# [Work task]
Going through the data below, please show each line containing the string "down".

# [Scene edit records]
-=-=-

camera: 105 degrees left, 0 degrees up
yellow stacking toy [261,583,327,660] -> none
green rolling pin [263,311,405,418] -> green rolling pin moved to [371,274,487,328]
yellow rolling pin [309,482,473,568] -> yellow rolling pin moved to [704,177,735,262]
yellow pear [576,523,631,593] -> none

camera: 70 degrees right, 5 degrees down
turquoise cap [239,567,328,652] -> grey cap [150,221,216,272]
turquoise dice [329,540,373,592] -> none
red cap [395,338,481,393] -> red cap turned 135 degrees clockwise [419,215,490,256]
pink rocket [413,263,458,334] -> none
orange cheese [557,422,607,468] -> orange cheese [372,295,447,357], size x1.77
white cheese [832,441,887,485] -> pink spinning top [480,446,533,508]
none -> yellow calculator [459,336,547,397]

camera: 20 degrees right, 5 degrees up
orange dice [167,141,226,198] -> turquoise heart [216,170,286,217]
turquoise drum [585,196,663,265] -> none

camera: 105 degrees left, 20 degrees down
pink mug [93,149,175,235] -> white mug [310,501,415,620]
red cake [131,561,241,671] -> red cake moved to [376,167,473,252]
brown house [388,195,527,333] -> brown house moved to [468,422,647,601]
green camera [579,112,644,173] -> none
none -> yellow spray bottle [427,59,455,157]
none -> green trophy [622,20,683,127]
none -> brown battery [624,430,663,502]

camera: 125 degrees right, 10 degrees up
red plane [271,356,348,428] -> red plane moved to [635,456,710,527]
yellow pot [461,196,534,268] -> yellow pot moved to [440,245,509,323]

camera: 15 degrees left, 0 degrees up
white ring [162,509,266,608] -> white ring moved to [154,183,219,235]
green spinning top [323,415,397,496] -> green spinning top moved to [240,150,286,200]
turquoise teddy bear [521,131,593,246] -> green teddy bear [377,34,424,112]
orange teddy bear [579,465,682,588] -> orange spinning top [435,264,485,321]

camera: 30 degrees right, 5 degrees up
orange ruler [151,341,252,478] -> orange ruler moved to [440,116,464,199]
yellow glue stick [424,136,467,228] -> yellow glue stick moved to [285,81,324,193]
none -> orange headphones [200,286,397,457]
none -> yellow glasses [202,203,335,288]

-=-=-

# [Answer space]
camera: 70 degrees right, 5 degrees down
camera: 105 degrees left, 20 degrees down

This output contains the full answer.